━━━━━ DATA UNDER STUDY ━━━━━

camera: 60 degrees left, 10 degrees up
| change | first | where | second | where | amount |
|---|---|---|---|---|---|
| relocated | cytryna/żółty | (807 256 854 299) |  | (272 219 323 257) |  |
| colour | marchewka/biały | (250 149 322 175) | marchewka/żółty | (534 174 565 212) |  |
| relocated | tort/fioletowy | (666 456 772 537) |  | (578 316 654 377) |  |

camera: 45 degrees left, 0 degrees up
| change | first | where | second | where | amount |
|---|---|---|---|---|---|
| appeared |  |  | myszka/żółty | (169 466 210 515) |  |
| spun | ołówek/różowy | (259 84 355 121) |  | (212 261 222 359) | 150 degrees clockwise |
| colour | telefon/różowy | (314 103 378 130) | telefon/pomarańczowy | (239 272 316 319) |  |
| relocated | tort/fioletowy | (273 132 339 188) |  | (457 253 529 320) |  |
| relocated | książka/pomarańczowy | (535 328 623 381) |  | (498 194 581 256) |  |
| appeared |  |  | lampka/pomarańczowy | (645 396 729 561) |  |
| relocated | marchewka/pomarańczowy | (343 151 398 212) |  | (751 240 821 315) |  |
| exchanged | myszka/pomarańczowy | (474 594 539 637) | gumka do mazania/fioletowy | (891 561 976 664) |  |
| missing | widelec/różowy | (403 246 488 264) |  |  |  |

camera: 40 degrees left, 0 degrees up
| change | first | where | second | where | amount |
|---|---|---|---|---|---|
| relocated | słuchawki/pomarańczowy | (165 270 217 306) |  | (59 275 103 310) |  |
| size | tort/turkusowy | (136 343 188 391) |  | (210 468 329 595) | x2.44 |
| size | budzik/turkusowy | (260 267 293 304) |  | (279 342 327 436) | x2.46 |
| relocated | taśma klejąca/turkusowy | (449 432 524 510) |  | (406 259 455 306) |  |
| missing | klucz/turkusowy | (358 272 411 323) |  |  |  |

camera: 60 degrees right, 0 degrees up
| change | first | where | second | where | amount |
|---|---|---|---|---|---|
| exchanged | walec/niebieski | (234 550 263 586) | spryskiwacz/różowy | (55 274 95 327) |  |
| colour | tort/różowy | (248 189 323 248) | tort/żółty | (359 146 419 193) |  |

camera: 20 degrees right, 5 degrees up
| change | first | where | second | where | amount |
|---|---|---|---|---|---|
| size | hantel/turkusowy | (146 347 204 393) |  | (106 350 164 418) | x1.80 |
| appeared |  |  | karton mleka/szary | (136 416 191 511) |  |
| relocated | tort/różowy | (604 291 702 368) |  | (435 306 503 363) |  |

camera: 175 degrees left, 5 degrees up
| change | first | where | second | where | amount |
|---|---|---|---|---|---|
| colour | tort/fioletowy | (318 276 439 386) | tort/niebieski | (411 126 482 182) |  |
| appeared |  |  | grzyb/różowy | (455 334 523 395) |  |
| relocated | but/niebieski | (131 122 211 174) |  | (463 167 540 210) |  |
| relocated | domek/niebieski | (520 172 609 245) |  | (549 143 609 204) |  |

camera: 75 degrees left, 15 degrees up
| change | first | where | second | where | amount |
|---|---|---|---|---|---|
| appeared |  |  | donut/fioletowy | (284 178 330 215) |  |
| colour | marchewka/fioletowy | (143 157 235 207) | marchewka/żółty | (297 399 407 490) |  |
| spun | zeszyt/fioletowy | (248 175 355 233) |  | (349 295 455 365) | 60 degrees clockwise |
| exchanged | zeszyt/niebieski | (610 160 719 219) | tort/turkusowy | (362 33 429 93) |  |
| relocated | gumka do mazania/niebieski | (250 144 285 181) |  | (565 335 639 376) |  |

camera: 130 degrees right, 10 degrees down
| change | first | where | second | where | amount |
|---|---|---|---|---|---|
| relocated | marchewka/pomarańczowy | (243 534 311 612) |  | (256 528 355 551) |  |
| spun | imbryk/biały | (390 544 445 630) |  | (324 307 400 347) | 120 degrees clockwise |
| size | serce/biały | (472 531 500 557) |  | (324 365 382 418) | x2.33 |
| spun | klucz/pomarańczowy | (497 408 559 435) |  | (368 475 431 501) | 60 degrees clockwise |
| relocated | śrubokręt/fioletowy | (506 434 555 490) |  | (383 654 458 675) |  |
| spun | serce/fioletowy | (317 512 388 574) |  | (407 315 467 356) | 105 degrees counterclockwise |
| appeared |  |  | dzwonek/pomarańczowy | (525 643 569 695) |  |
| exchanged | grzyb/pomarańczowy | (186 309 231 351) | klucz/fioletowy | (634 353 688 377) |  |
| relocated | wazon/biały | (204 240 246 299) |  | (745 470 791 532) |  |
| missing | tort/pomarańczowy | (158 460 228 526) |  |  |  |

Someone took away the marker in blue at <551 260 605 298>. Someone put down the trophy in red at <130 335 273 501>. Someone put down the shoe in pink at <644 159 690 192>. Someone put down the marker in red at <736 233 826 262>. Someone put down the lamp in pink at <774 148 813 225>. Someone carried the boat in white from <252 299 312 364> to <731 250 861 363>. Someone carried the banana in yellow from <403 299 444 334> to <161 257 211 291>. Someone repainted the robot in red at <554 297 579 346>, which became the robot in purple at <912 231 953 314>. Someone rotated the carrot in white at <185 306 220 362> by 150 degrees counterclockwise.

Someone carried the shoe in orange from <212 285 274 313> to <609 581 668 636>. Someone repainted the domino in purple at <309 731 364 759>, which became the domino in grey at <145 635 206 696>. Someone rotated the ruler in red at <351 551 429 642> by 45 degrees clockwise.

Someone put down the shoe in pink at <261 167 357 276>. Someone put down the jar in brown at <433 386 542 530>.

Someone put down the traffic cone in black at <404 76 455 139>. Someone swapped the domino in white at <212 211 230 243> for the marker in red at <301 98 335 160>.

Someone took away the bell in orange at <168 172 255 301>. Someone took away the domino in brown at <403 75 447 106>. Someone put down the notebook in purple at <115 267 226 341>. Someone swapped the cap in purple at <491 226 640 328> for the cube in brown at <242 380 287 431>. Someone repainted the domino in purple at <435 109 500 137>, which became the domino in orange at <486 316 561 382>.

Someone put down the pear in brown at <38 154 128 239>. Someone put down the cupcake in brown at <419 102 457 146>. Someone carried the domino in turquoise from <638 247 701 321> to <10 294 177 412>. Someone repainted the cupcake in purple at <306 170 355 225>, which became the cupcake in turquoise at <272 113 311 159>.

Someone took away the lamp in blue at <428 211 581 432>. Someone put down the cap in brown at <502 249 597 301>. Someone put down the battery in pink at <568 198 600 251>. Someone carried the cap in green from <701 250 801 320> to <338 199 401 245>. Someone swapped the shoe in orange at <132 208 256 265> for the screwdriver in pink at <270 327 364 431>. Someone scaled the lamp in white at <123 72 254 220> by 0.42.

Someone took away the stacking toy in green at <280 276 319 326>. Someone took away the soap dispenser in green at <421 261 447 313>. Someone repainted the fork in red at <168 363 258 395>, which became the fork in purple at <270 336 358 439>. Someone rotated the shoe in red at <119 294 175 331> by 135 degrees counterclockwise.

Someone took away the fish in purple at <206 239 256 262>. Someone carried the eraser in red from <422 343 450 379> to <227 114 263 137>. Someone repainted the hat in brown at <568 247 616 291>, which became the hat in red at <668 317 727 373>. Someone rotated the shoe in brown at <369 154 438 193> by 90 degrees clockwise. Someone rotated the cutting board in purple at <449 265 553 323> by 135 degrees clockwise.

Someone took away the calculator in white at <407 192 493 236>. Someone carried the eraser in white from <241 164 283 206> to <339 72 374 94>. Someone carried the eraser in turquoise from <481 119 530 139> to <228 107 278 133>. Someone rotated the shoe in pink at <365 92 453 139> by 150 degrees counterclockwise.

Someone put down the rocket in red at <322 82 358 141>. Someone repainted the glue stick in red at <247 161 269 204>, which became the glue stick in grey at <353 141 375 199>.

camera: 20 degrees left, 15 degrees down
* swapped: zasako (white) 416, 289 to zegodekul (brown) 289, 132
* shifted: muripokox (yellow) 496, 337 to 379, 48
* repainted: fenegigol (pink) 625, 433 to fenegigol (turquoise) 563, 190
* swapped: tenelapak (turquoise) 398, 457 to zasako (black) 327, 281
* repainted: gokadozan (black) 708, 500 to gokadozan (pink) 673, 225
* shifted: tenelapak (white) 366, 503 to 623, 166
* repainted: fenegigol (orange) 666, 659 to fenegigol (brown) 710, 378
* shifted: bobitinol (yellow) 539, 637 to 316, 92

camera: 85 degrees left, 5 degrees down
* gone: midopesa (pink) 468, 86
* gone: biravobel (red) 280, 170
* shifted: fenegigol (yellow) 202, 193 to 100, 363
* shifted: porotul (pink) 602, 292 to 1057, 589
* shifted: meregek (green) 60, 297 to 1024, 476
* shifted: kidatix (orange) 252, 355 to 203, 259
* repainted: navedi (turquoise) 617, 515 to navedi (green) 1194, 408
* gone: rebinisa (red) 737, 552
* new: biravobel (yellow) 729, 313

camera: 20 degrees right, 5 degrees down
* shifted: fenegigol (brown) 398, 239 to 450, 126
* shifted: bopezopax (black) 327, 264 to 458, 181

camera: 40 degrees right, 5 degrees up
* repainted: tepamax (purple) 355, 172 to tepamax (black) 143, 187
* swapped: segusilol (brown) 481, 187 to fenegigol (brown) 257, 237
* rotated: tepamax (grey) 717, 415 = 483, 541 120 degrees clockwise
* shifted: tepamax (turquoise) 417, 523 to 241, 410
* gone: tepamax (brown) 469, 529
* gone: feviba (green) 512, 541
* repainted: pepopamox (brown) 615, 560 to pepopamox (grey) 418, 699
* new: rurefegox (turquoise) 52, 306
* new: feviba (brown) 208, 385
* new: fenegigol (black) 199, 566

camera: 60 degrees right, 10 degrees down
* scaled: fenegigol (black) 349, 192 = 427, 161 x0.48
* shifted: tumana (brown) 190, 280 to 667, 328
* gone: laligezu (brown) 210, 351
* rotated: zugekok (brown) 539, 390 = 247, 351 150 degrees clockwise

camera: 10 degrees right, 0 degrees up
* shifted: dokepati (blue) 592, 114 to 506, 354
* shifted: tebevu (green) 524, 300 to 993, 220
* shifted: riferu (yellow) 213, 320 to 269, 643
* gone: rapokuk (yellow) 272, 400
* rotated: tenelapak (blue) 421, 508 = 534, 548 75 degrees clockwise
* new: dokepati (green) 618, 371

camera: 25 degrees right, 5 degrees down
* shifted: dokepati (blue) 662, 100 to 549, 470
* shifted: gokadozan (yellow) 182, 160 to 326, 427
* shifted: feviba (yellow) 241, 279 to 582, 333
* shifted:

━━━━━

** REQUIRED WORK **
Copy the entries word for word. Start at the first line and end with the line containing "colour | marchewka/biały".

** PROBLEM SOLUTION **
camera: 60 degrees left, 10 degrees up
| change | first | where | second | where | amount |
|---|---|---|---|---|---|
| relocated | cytryna/żółty | (807 256 854 299) |  | (272 219 323 257) |  |
| colour | marchewka/biały | (250 149 322 175) | marchewka/żółty | (534 174 565 212) |  |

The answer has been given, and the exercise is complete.